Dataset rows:

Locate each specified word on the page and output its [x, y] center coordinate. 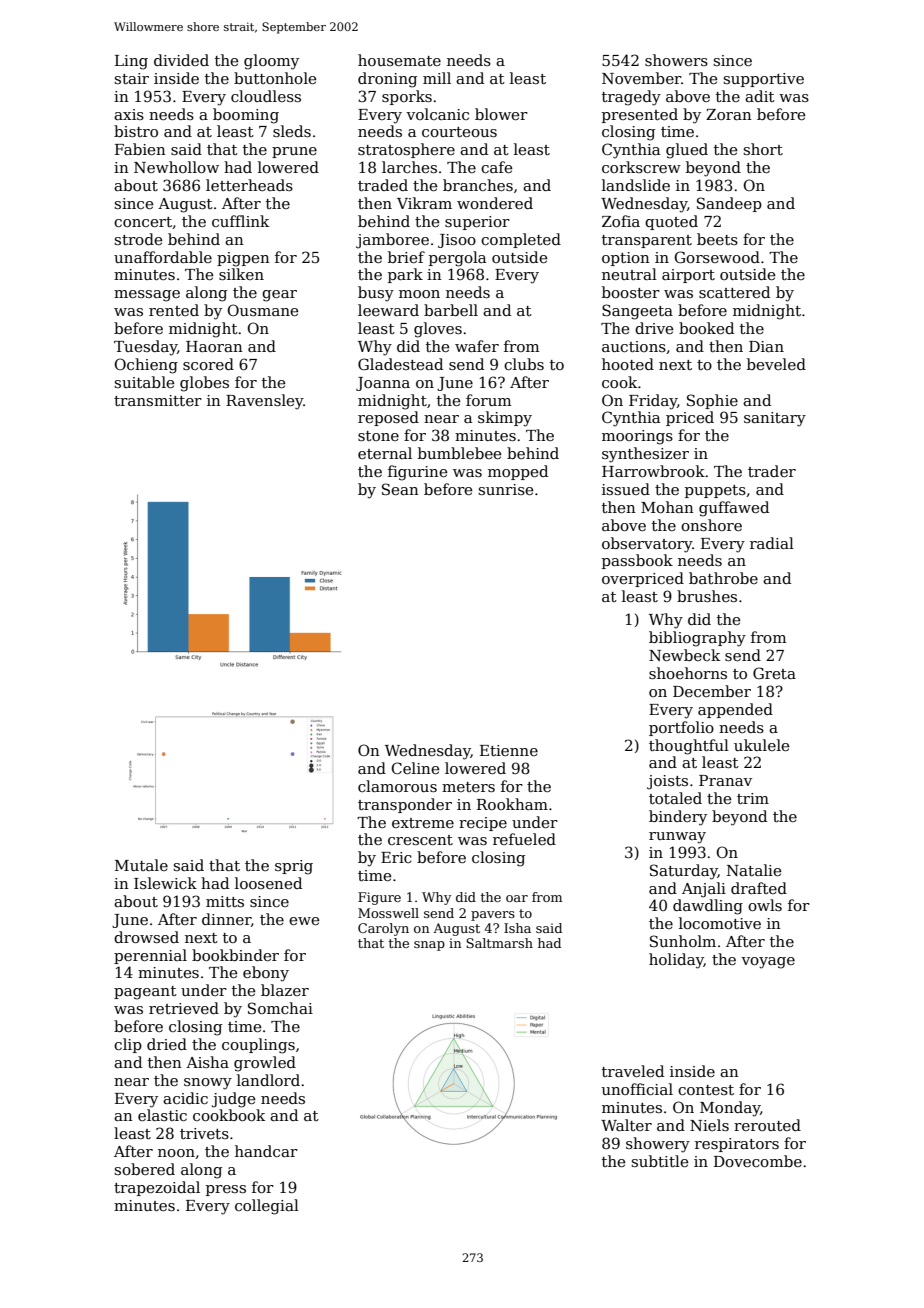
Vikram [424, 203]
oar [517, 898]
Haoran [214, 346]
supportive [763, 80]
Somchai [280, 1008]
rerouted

• Exercise
Arrange every one of the rows above as a numbered list, omitting blank lines and leaving the pictures out.

• The reply
1. Locate each specified word on the page and output its [x, y] center coordinate. 
2. Vikram [424, 203]
3. oar [517, 898]
4. Haoran [214, 346]
5. supportive [763, 80]
6. Somchai [280, 1008]
7. rerouted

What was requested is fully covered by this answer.